Reproduce exactly the line with "red light bulb [674,217,729,280]" and all the lines beneath it, stopping only at the end of the material.

▼

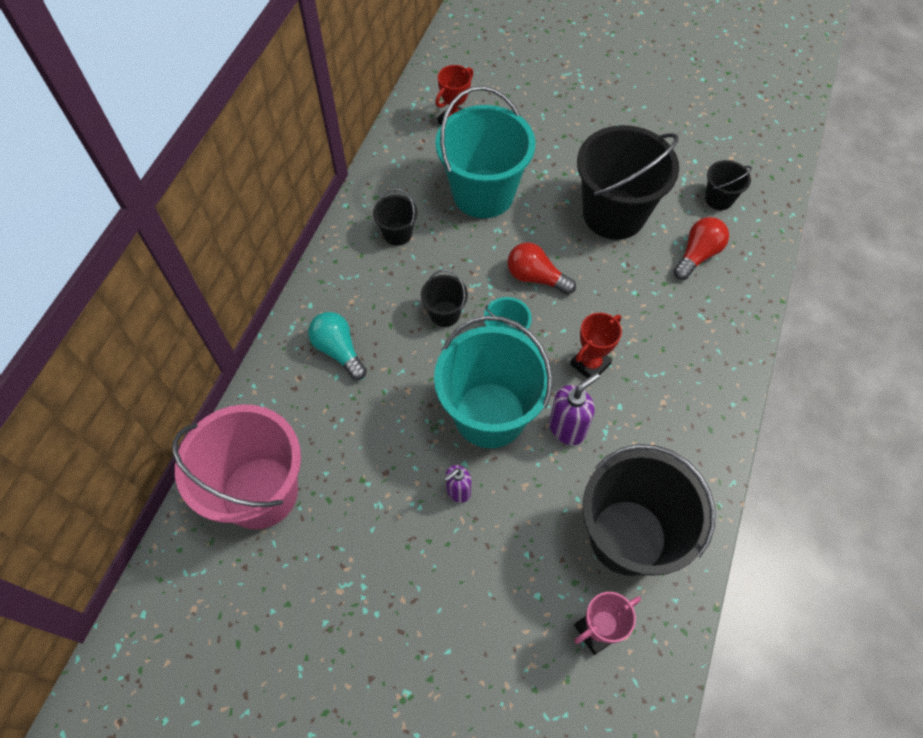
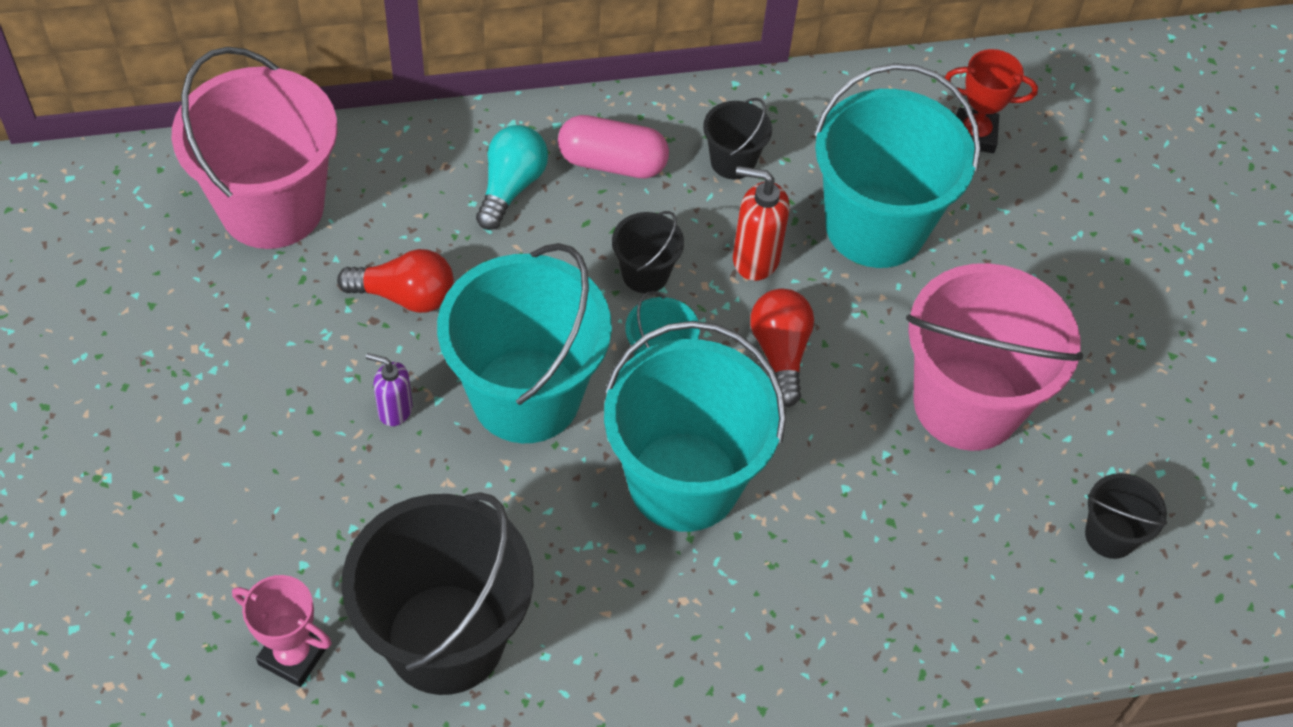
camera: 55 degrees right, 5 degrees down
purple soap dispenser [549,373,600,445] -> none
red trophy [570,313,622,378] -> turquoise bucket [604,321,786,532]
black bucket [577,125,679,240] -> pink bucket [906,263,1083,451]
red light bulb [674,217,729,280] -> red light bulb moved to [337,249,454,313]
none -> pink capsule [558,115,669,178]
none -> red soap dispenser [733,166,790,281]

▲

## Solution
red light bulb [674,217,729,280] -> red light bulb moved to [337,249,454,313]
none -> pink capsule [558,115,669,178]
none -> red soap dispenser [733,166,790,281]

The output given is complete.